THE TASK >>
Output the entries below exactly, from the first line to the line holding "(615, 176) = (414, 134): white", both included.

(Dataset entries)
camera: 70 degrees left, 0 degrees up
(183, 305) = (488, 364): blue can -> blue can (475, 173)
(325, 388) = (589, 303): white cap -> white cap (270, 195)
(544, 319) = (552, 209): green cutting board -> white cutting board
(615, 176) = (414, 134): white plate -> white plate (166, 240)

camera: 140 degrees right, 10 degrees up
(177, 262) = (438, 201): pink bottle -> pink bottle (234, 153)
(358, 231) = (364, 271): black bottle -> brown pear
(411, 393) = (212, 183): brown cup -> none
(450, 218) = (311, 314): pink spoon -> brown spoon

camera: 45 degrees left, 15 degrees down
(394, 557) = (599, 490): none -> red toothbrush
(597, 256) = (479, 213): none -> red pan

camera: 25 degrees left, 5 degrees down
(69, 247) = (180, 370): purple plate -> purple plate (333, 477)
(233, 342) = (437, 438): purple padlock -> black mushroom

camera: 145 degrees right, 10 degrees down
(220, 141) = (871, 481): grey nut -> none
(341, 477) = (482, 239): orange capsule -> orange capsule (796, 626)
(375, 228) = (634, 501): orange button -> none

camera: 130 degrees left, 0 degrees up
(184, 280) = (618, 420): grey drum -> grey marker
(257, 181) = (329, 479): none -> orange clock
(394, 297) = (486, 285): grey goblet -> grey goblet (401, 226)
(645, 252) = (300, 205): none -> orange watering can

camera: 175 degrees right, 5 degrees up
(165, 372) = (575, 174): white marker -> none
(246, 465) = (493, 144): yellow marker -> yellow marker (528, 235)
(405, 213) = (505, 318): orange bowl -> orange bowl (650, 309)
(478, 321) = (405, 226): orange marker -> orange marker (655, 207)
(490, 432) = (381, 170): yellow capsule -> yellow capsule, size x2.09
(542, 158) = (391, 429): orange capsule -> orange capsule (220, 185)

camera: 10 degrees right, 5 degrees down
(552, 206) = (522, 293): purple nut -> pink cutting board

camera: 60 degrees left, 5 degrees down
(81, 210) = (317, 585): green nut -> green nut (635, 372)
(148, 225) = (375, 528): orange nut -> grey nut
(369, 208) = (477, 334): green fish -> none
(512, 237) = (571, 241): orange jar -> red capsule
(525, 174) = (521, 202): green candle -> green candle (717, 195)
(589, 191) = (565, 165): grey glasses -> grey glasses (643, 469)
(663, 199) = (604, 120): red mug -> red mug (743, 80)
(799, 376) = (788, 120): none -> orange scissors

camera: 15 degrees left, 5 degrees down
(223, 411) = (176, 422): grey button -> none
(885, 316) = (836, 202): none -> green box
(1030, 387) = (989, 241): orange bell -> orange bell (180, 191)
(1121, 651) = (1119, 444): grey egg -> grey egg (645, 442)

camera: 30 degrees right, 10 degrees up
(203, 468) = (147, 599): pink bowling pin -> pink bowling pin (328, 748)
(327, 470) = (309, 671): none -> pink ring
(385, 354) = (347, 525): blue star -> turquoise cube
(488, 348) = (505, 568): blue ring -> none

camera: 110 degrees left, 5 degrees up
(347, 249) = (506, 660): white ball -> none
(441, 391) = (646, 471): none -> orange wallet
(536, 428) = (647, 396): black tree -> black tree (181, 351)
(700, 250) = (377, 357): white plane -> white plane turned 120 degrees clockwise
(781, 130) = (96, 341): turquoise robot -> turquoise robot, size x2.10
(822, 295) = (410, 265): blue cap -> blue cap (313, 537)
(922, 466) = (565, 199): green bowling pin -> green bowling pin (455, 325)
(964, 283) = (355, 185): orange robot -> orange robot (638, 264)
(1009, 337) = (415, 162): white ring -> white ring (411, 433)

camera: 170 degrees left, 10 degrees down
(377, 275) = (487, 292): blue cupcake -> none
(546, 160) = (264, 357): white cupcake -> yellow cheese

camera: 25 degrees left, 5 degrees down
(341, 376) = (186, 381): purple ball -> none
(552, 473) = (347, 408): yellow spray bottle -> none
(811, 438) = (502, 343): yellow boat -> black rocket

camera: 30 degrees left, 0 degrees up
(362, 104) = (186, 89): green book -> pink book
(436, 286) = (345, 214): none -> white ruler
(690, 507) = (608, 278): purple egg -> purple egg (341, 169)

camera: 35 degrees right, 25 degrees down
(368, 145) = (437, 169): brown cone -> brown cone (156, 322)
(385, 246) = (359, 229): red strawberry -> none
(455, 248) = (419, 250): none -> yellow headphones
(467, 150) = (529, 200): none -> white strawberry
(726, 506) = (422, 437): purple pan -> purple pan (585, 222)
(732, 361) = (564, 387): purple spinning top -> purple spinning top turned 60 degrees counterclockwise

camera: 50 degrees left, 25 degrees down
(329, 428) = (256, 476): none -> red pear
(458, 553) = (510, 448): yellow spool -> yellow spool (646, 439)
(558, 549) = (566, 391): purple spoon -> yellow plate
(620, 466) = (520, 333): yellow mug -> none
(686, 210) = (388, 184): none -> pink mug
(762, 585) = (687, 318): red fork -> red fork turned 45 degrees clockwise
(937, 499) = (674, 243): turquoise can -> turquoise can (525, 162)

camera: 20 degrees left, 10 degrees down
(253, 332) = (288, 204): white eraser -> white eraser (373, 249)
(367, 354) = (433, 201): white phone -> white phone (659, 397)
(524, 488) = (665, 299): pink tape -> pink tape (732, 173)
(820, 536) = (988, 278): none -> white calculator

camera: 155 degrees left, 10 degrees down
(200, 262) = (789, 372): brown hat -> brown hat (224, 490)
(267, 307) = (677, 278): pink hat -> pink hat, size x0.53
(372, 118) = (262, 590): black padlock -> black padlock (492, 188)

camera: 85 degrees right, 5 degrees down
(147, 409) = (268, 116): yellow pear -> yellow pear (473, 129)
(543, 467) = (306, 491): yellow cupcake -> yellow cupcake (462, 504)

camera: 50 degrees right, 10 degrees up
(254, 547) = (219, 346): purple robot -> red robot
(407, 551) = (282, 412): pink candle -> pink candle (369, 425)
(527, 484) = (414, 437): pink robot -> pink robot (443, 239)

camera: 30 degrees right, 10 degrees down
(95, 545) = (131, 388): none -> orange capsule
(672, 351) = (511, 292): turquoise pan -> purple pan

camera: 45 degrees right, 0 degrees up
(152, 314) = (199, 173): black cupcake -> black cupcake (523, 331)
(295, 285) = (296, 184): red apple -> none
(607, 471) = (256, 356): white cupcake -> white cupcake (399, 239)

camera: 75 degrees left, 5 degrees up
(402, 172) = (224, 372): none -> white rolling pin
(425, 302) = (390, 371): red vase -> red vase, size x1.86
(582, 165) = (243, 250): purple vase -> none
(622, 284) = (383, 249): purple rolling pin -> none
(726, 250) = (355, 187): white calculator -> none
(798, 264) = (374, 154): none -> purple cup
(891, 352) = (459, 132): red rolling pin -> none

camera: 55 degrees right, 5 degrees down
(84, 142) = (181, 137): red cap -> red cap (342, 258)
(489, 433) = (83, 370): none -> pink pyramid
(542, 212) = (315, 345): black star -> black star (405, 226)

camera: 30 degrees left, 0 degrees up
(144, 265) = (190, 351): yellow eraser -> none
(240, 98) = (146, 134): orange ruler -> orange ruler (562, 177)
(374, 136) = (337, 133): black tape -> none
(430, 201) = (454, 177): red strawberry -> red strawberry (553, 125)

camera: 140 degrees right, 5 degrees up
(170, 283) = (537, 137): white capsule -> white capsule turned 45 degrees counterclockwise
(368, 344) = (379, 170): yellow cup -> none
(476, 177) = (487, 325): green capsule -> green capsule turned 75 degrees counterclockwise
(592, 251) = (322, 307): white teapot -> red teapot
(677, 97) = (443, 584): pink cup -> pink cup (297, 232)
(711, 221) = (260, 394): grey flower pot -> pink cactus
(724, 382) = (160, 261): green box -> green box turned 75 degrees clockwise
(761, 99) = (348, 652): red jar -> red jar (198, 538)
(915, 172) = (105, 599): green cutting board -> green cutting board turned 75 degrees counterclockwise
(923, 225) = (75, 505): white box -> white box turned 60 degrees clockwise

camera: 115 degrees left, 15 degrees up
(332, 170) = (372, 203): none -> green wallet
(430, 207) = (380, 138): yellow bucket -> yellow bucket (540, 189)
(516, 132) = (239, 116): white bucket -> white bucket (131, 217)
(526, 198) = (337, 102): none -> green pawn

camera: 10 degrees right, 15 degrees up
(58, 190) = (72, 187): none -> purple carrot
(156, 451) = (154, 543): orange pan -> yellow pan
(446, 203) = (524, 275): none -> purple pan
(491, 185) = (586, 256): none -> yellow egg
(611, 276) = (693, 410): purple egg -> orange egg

RESULT >>
camera: 70 degrees left, 0 degrees up
(183, 305) = (488, 364): blue can -> blue can (475, 173)
(325, 388) = (589, 303): white cap -> white cap (270, 195)
(544, 319) = (552, 209): green cutting board -> white cutting board
(615, 176) = (414, 134): white plate -> white plate (166, 240)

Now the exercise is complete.